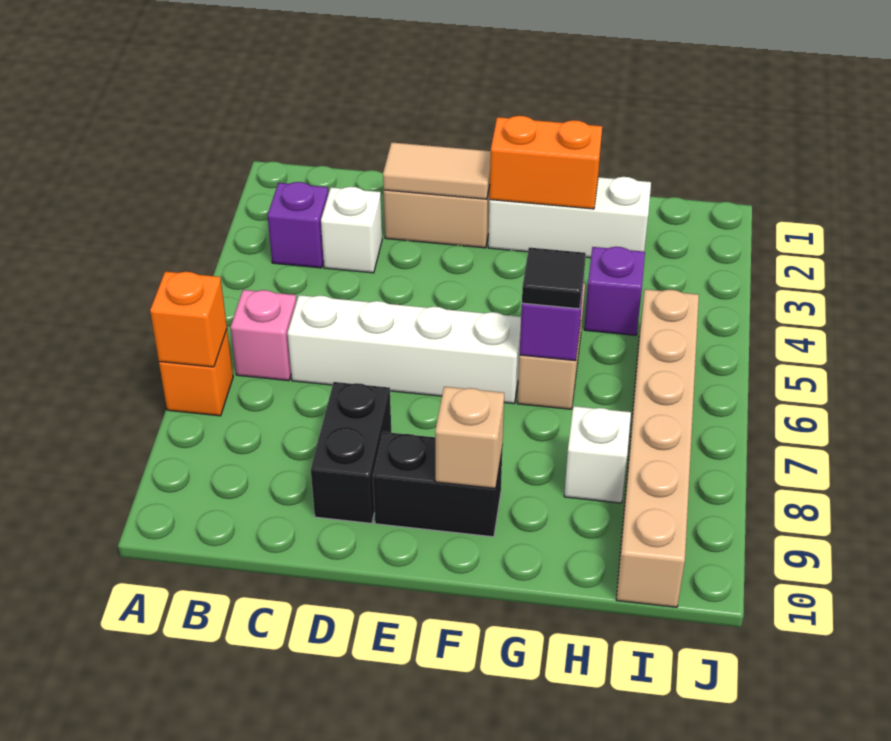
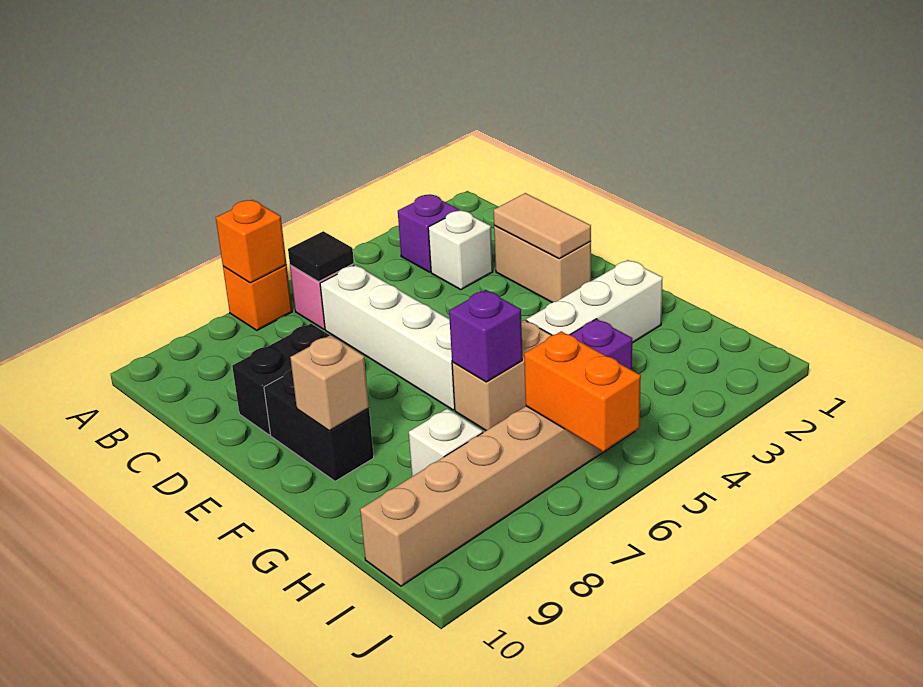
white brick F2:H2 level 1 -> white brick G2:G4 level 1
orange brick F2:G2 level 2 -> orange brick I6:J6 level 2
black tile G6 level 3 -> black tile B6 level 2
= = =
**EXERCISE PROMPT:**
Could you reproduce the listing above word for word while leaving out its pictures?

**SOLVED EXERCISE:**
white brick F2:H2 level 1 -> white brick G2:G4 level 1
orange brick F2:G2 level 2 -> orange brick I6:J6 level 2
black tile G6 level 3 -> black tile B6 level 2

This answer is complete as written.